Assignment — Find "C201: 1.5uF (plus" in the material below and restate exactly the line holding it together with every line that comes after.

Extracted data —
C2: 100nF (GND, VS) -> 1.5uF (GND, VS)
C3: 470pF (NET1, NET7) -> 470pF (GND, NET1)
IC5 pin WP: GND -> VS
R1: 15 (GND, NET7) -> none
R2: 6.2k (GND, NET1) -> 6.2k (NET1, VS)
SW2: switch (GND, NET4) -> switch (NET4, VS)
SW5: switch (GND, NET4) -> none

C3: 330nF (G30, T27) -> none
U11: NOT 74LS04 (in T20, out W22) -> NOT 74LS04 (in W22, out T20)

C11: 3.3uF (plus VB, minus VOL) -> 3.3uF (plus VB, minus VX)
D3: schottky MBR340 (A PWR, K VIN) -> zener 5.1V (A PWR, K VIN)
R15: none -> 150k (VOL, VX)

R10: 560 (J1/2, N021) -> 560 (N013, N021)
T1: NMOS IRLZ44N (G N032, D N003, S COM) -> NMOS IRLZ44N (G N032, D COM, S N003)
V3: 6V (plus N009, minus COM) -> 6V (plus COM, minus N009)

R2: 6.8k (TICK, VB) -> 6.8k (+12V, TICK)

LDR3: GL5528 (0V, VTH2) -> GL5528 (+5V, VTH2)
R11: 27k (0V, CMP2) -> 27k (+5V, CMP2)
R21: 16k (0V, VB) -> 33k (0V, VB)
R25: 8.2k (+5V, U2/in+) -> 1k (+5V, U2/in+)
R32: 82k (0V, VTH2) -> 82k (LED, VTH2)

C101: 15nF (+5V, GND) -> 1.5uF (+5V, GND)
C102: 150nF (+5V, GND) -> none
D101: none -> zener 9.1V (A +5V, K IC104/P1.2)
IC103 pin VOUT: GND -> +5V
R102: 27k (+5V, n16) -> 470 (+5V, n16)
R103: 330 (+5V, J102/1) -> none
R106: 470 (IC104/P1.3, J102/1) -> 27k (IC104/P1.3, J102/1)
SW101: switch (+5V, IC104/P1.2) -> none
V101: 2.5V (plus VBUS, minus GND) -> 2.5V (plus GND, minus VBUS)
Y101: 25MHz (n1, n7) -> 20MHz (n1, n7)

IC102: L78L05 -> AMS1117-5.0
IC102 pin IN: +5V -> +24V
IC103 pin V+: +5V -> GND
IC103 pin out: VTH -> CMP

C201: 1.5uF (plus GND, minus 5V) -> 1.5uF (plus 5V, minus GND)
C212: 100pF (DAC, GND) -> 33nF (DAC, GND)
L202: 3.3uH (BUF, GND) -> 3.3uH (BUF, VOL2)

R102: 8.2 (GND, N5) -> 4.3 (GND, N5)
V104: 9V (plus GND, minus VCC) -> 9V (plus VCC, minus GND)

Answer to this exercise —
C201: 1.5uF (plus GND, minus 5V) -> 1.5uF (plus 5V, minus GND)
C212: 100pF (DAC, GND) -> 33nF (DAC, GND)
L202: 3.3uH (BUF, GND) -> 3.3uH (BUF, VOL2)

R102: 8.2 (GND, N5) -> 4.3 (GND, N5)
V104: 9V (plus GND, minus VCC) -> 9V (plus VCC, minus GND)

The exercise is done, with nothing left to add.